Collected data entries
+---+

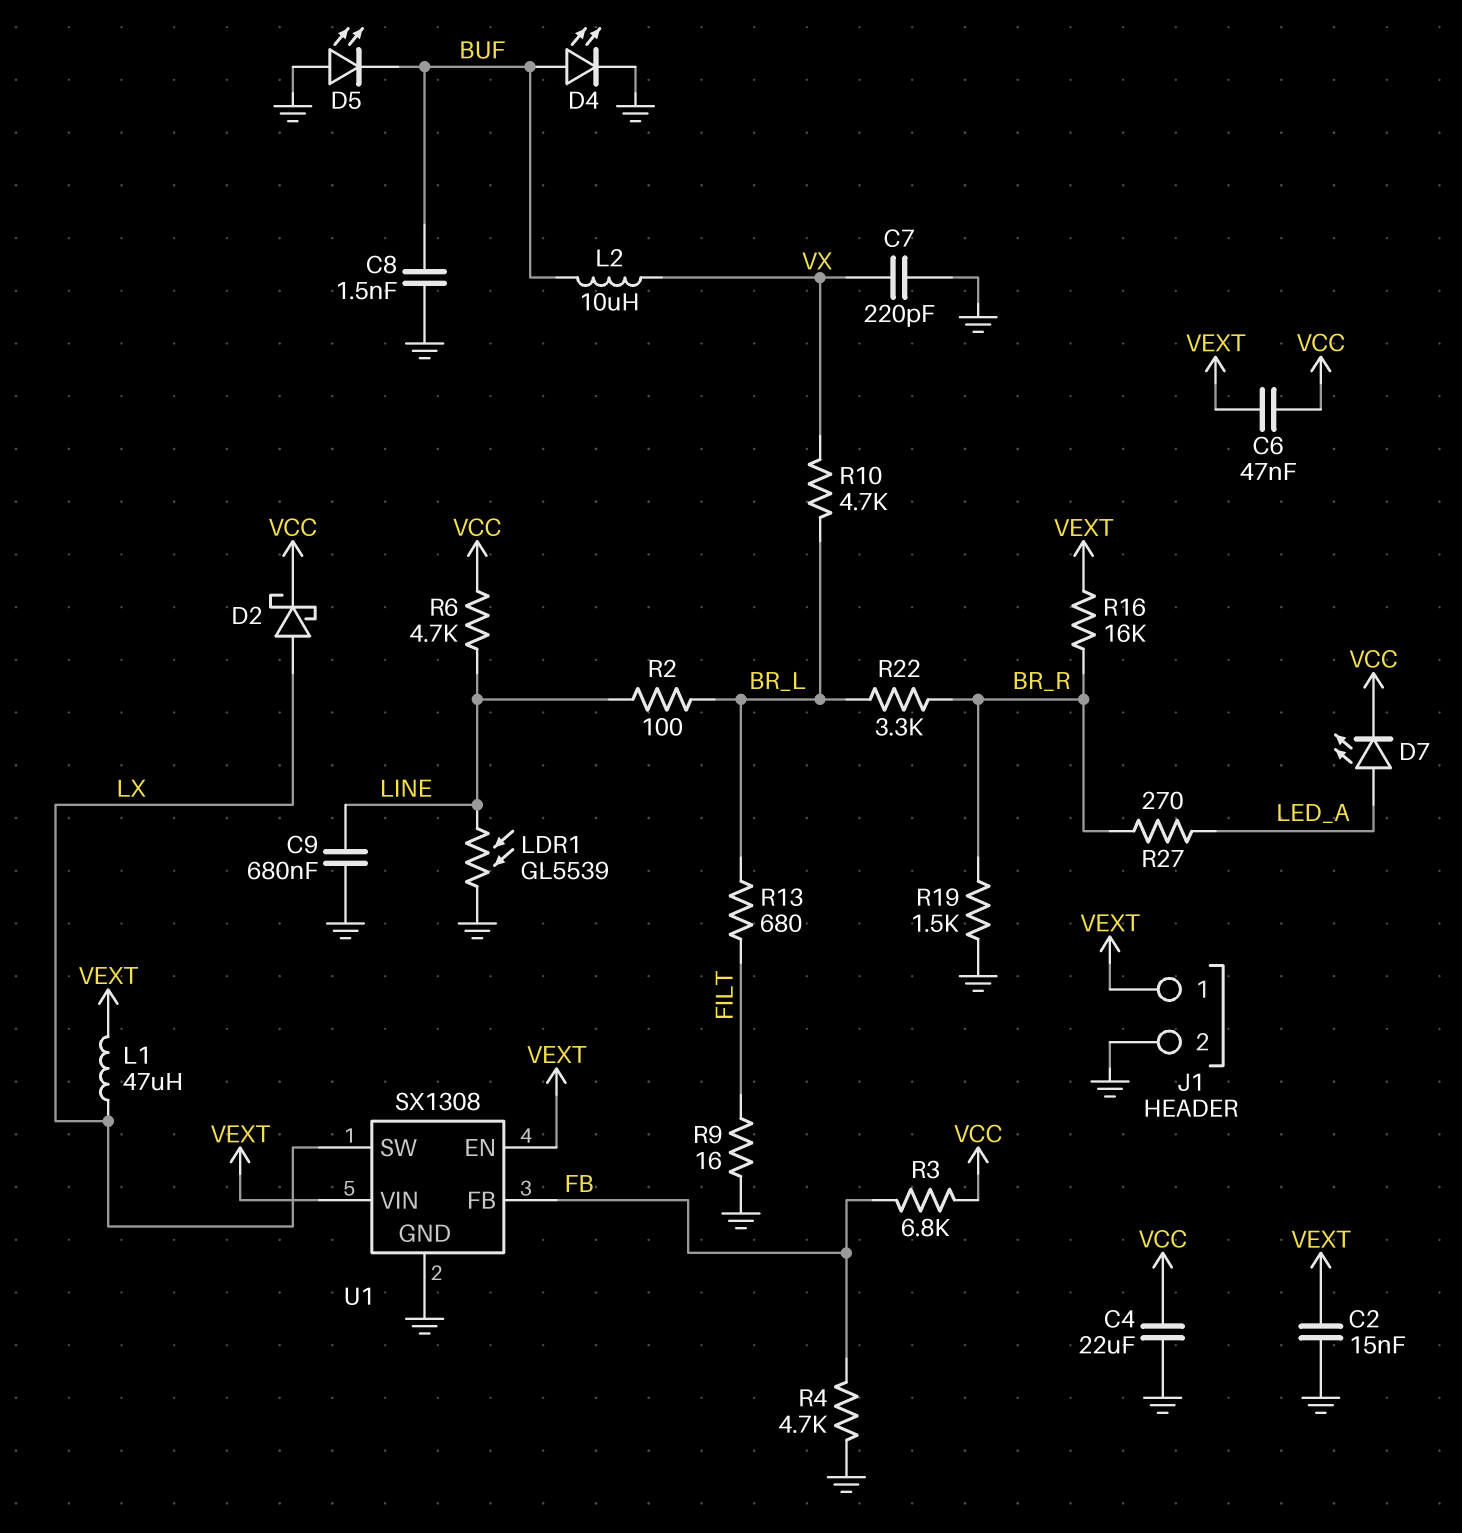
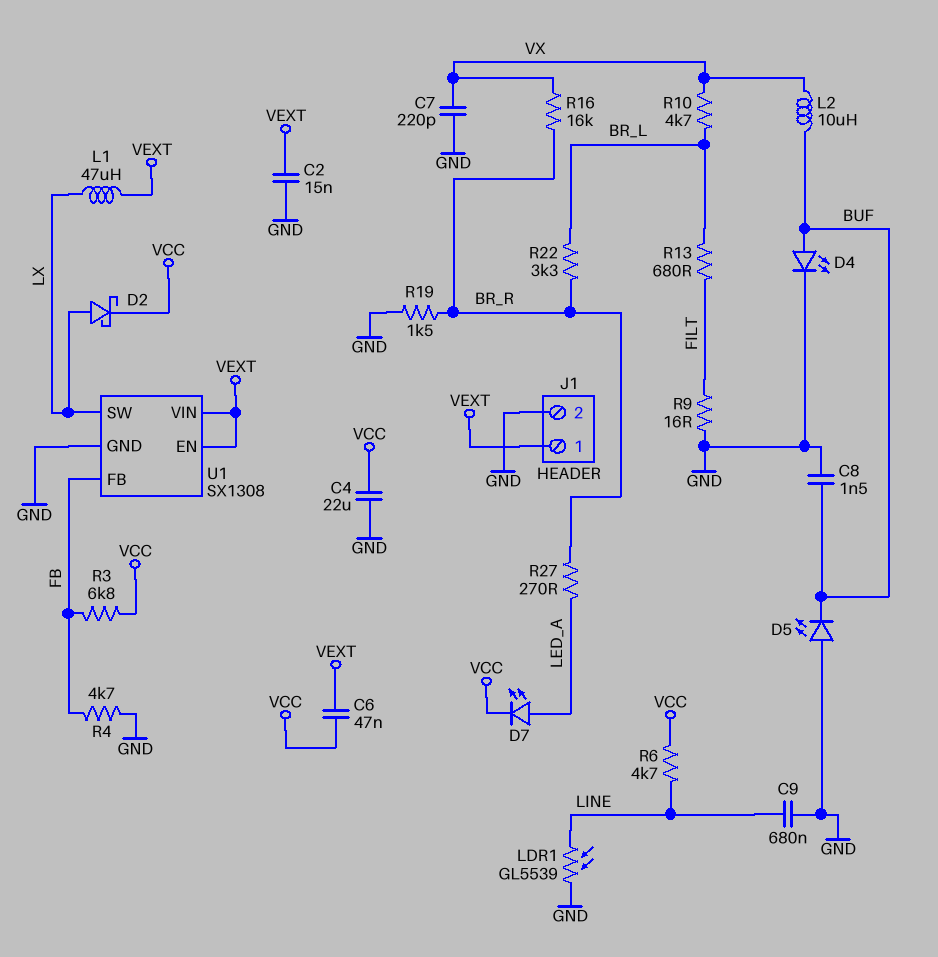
R2: 100 (BR_L, LINE) -> none
R16: 16k (BR_R, VEXT) -> 16k (BR_R, VX)

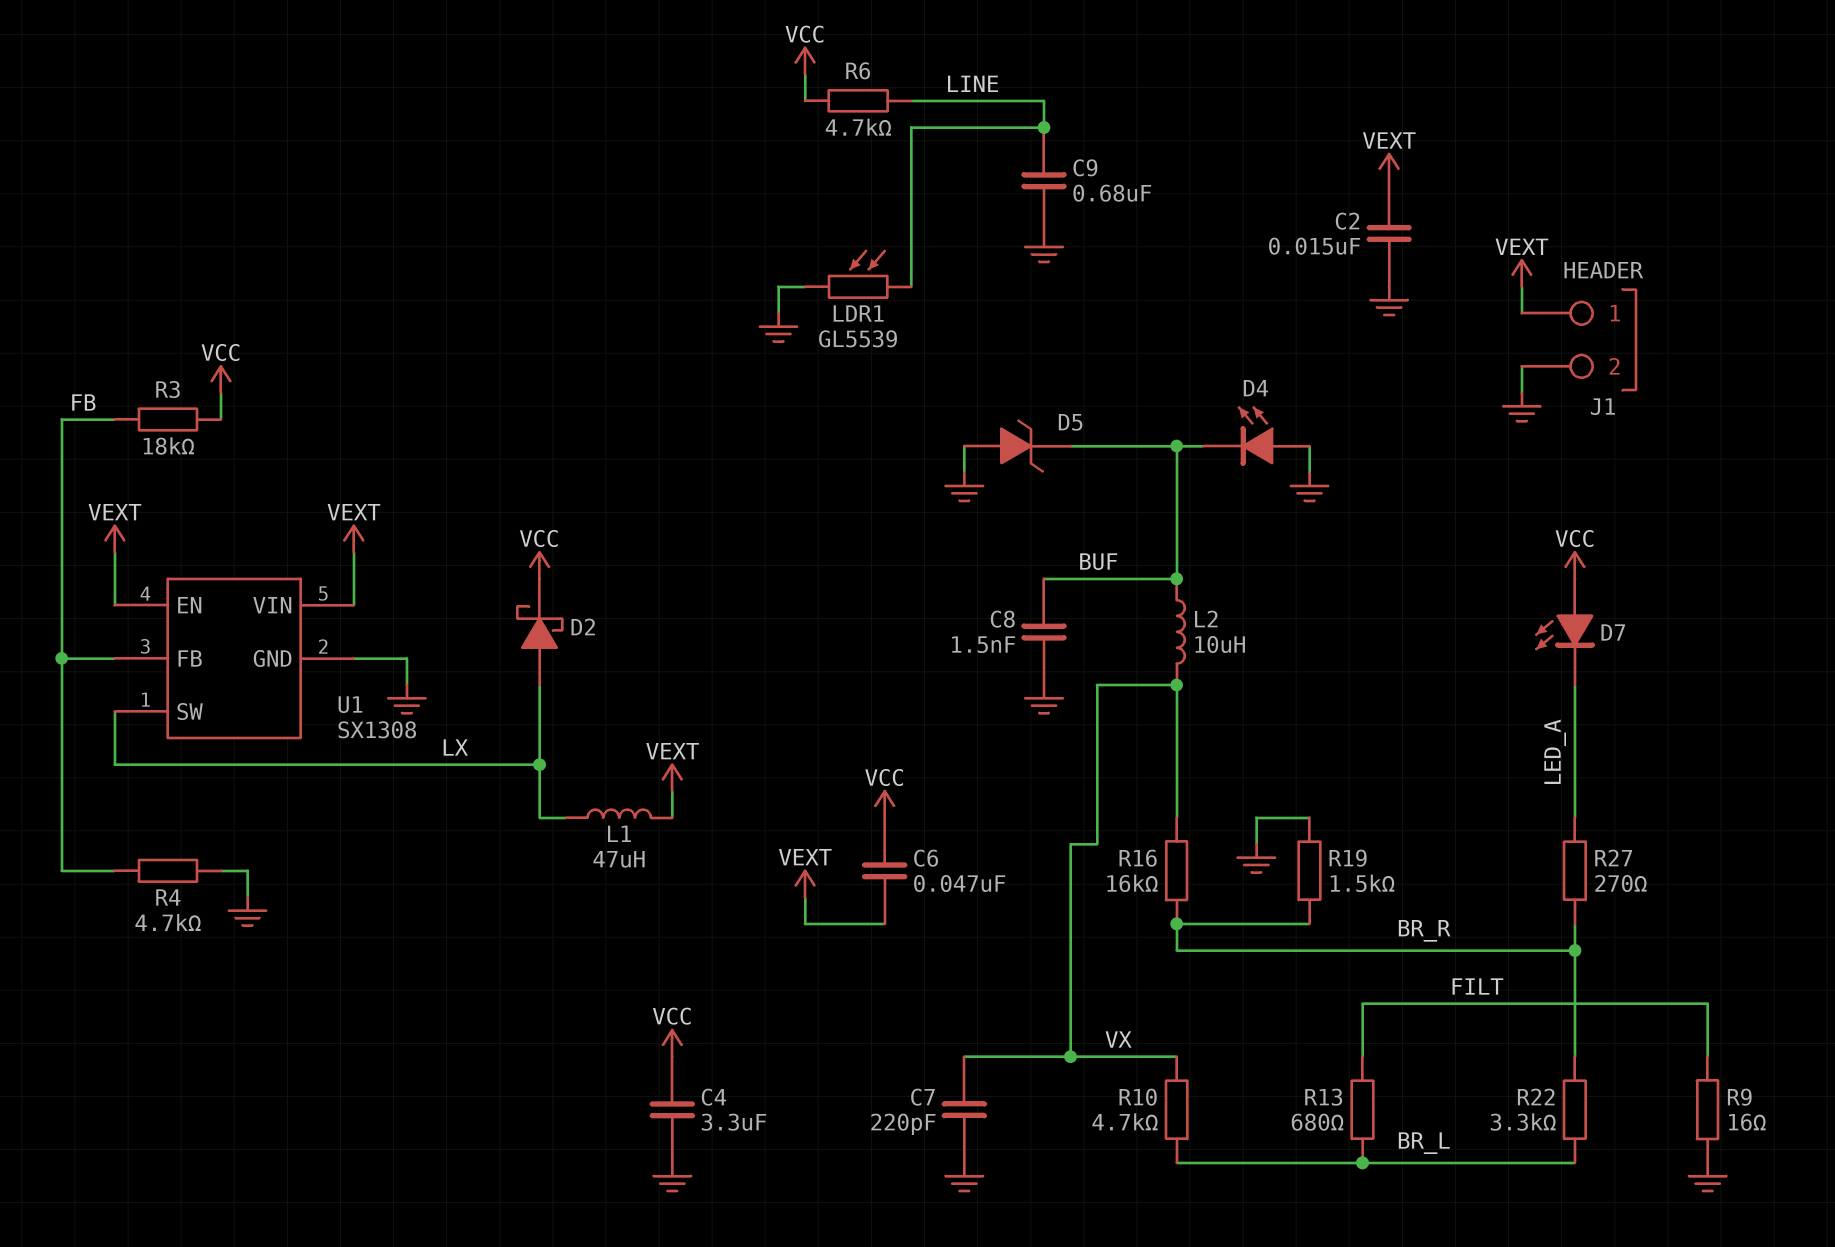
C4: 22uF (GND, VCC) -> 3.3uF (GND, VCC)
D4: LED (A BUF, K GND) -> LED (A GND, K BUF)
D5: LED (A GND, K BUF) -> zener (A GND, K BUF)
D7: LED (A LED_A, K VCC) -> LED (A VCC, K LED_A)
R3: 6.8k (FB, VCC) -> 18k (FB, VCC)

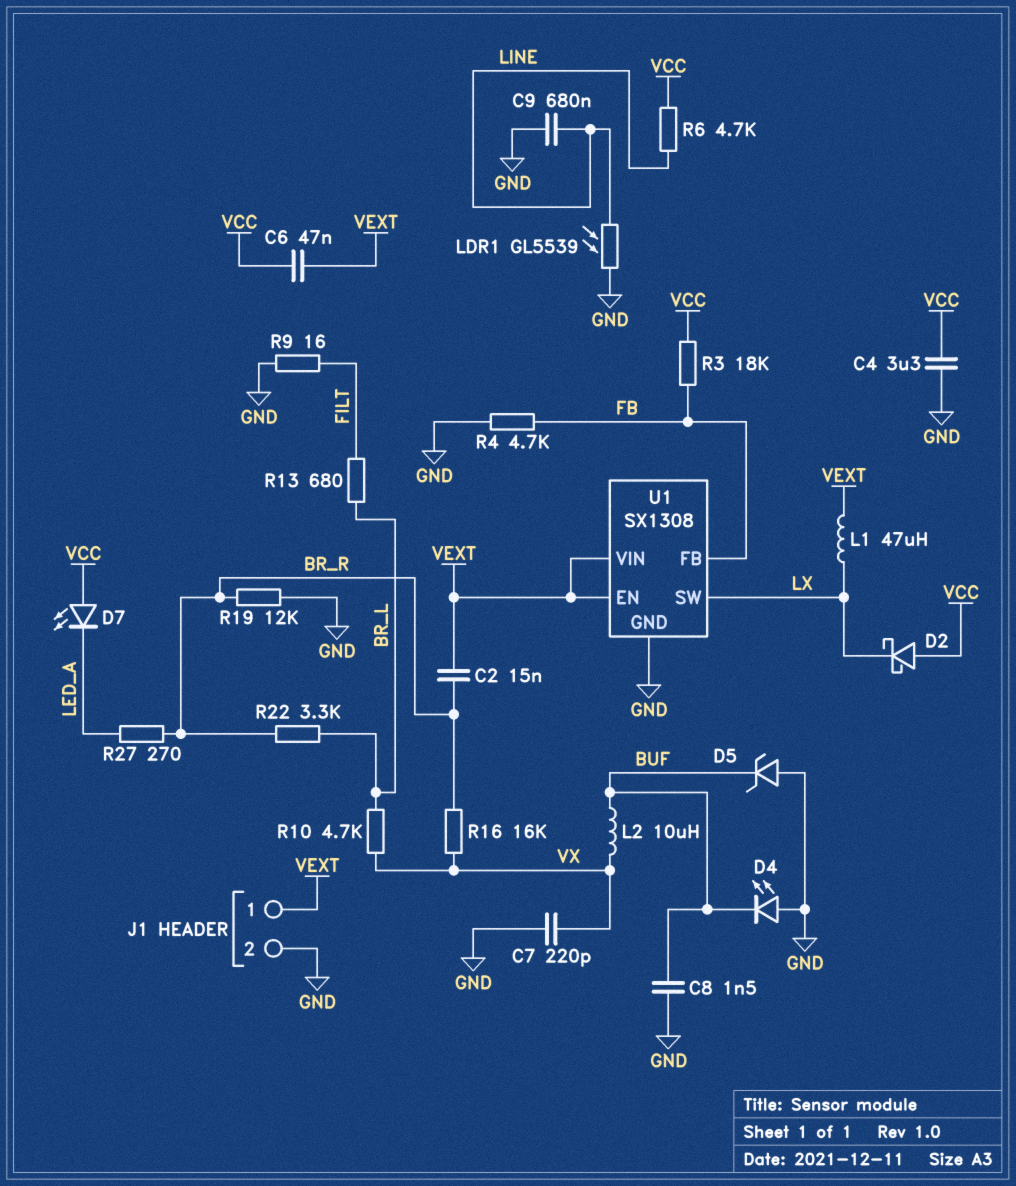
C2: 15nF (GND, VEXT) -> 15nF (BR_R, VEXT)
D2: schottky (A LX, K VCC) -> schottky (A VCC, K LX)
R19: 1.5k (BR_R, GND) -> 12k (BR_R, GND)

+---+

YOUR OBJECTIVE –
Produce a word-for-word copy of the records, omitting all images.

SOLUTION –
R2: 100 (BR_L, LINE) -> none
R16: 16k (BR_R, VEXT) -> 16k (BR_R, VX)

C4: 22uF (GND, VCC) -> 3.3uF (GND, VCC)
D4: LED (A BUF, K GND) -> LED (A GND, K BUF)
D5: LED (A GND, K BUF) -> zener (A GND, K BUF)
D7: LED (A LED_A, K VCC) -> LED (A VCC, K LED_A)
R3: 6.8k (FB, VCC) -> 18k (FB, VCC)

C2: 15nF (GND, VEXT) -> 15nF (BR_R, VEXT)
D2: schottky (A LX, K VCC) -> schottky (A VCC, K LX)
R19: 1.5k (BR_R, GND) -> 12k (BR_R, GND)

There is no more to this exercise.